[Collected data]
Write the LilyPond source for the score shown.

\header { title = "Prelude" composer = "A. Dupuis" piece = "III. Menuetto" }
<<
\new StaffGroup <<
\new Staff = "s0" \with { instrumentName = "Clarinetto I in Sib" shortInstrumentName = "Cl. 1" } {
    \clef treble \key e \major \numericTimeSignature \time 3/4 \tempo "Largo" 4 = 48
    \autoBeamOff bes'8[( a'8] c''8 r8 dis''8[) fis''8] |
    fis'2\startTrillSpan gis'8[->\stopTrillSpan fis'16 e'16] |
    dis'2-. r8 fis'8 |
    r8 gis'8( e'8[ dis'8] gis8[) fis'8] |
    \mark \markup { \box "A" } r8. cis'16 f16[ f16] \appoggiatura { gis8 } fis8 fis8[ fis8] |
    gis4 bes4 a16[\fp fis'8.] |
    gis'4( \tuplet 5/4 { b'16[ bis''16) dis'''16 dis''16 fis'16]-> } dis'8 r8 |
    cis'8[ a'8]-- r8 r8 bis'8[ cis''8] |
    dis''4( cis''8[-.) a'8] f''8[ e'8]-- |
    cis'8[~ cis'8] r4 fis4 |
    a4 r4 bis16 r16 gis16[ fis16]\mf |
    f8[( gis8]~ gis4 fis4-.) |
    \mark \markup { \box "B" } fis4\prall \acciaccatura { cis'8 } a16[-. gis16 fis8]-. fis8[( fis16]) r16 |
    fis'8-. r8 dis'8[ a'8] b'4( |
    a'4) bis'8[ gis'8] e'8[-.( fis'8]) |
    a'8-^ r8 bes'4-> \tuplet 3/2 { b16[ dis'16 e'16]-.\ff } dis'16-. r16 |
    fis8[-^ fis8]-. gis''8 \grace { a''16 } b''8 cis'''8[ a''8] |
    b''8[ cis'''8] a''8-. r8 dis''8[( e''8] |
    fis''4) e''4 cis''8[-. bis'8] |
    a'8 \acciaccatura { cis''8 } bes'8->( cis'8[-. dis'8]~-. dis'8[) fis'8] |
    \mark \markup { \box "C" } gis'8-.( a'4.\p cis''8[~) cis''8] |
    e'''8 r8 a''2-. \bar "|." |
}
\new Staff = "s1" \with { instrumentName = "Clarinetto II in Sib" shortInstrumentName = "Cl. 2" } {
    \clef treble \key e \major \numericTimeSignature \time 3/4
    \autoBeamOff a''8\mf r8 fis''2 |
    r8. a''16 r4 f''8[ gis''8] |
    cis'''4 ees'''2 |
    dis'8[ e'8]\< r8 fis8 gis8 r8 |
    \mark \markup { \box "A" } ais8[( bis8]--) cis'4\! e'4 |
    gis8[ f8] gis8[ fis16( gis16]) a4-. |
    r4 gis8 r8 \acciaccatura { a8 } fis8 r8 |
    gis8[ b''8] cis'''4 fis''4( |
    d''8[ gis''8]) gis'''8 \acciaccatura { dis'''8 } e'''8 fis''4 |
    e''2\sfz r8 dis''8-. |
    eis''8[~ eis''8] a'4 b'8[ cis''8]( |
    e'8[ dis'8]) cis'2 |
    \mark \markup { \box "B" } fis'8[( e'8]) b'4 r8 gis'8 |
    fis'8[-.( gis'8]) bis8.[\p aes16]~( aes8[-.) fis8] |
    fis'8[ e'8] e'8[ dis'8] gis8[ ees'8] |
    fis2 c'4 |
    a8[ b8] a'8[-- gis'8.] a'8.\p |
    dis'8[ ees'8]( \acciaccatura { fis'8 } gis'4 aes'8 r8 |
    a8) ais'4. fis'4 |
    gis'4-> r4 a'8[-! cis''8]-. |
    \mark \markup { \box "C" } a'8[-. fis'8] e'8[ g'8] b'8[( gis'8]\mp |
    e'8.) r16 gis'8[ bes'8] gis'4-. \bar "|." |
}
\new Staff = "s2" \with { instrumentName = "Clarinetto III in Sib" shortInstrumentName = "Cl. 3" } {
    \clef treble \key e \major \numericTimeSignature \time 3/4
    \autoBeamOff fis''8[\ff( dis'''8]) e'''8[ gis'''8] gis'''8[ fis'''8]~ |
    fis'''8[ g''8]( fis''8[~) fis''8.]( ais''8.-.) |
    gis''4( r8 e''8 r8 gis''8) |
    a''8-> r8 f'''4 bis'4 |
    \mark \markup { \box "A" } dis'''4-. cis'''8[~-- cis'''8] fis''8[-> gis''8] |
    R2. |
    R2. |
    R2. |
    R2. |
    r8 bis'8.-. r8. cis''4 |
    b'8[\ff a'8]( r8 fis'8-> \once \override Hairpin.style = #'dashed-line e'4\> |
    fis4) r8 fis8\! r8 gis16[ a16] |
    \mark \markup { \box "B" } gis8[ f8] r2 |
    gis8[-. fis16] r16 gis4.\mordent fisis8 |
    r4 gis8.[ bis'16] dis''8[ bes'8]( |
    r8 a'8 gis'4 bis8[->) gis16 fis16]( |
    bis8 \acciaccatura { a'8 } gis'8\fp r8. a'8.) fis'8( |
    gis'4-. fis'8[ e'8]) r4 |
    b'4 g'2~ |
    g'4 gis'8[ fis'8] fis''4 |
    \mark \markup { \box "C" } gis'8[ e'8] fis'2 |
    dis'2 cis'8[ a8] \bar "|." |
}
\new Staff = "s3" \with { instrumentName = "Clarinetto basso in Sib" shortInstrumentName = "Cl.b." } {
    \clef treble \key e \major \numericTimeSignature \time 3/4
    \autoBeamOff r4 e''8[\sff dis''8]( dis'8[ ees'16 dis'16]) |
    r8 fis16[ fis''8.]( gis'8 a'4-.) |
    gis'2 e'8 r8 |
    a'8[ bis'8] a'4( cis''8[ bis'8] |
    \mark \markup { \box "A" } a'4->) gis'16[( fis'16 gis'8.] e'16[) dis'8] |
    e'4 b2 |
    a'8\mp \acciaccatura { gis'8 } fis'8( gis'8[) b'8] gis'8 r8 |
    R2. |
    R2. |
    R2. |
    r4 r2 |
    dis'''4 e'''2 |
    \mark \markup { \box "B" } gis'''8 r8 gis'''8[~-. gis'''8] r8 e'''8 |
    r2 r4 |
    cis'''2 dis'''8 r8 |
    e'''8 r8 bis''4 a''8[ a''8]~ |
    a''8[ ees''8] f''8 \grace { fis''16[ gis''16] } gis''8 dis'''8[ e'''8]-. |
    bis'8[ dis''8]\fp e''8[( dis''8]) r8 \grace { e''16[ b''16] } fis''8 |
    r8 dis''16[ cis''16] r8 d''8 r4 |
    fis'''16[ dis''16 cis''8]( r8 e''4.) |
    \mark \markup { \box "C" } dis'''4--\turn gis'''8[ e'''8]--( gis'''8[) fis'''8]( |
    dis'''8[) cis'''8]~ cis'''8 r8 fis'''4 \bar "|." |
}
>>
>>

## Task goal
How many lines of the material contain the string "acciaccatura"? Treat case as significant, and reply with the number only.

## Output of the exercise
7